- [EXERCISE]
Find each line below that contains the string "clef" and copy it.

- [INPUT FOR THIS TASK]

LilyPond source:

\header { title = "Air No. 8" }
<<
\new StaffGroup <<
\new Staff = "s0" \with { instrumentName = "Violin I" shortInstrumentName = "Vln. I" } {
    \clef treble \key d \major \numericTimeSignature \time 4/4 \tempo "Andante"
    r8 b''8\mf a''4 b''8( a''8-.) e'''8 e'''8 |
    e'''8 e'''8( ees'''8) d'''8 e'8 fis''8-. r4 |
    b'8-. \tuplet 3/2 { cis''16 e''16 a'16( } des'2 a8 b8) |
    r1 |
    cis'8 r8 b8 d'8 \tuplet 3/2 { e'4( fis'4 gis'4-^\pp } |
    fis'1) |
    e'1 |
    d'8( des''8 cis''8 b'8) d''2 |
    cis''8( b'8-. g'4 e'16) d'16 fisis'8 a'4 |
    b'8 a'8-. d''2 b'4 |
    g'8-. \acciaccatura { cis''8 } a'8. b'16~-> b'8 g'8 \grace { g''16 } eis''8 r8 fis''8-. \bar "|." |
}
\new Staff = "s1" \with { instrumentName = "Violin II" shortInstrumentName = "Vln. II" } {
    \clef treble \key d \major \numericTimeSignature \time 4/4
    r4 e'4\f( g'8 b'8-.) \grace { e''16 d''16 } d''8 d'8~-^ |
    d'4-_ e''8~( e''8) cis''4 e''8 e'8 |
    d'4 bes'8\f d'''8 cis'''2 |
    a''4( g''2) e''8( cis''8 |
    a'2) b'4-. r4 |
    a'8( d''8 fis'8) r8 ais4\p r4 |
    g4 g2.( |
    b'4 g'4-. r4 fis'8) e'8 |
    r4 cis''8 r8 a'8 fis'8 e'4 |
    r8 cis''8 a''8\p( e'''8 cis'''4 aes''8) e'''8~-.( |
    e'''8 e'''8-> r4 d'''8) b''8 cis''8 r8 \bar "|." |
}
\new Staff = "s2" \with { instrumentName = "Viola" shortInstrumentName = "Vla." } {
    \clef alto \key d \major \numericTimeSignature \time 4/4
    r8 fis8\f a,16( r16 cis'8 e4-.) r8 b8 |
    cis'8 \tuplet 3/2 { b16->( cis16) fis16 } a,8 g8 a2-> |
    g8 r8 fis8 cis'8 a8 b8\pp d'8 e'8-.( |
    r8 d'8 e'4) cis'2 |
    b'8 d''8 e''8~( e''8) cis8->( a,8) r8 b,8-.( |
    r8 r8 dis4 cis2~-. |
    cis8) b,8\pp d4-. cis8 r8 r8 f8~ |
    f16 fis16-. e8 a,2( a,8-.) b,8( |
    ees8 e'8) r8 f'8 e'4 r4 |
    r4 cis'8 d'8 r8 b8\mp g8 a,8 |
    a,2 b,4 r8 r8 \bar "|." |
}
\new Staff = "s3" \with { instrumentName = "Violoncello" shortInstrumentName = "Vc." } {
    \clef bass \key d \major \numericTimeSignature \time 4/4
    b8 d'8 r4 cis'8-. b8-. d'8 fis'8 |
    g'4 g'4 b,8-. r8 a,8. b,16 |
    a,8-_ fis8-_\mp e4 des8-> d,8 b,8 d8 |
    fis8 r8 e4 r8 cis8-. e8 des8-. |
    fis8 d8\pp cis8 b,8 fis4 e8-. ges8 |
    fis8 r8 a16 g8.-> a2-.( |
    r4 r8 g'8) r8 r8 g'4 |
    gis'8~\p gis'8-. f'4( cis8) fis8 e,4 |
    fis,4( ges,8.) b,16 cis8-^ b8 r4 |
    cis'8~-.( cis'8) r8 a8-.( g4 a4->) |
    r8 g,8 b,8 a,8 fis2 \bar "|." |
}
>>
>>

- [RIGHT ANSWER]
    \clef treble \key d \major \numericTimeSignature \time 4/4 \tempo "Andante"
    \clef treble \key d \major \numericTimeSignature \time 4/4
    \clef alto \key d \major \numericTimeSignature \time 4/4
    \clef bass \key d \major \numericTimeSignature \time 4/4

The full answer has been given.